How to complete this task:
Please set down, exactly as written, the line containing "turquoise hat: 2 -> 1" and every line after it through the end of the records.

Excerpts from a dataset:
════════════════════
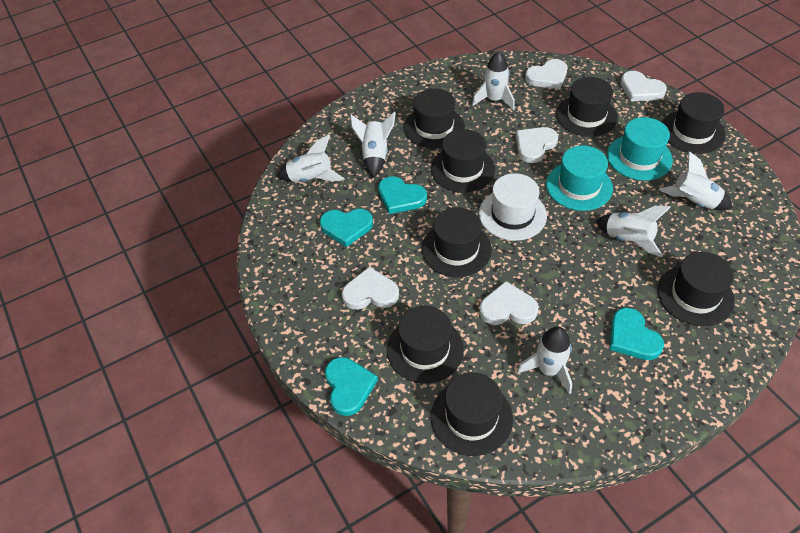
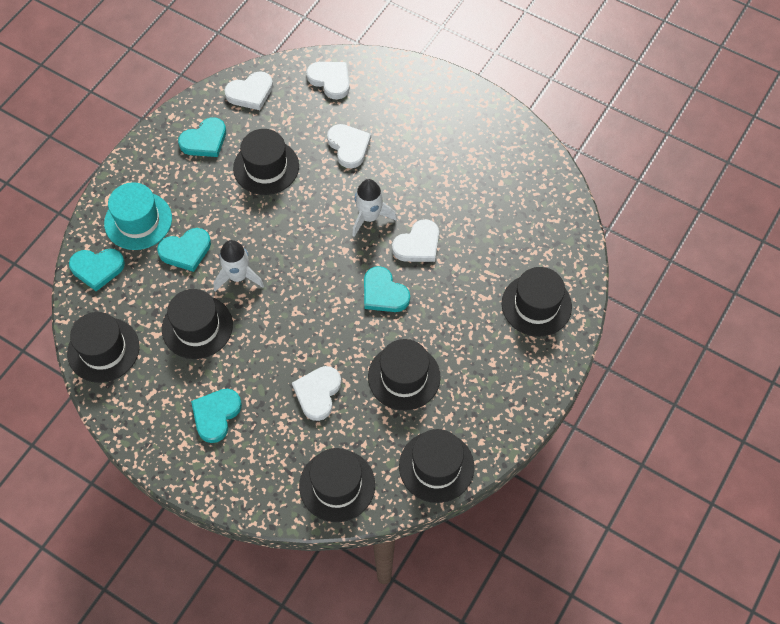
black hat: 8 -> 7
turquoise hat: 2 -> 1
turquoise heart: 4 -> 5
white hat: 1 -> 0
white rocket: 6 -> 2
════════════════════
Problem solution:
turquoise hat: 2 -> 1
turquoise heart: 4 -> 5
white hat: 1 -> 0
white rocket: 6 -> 2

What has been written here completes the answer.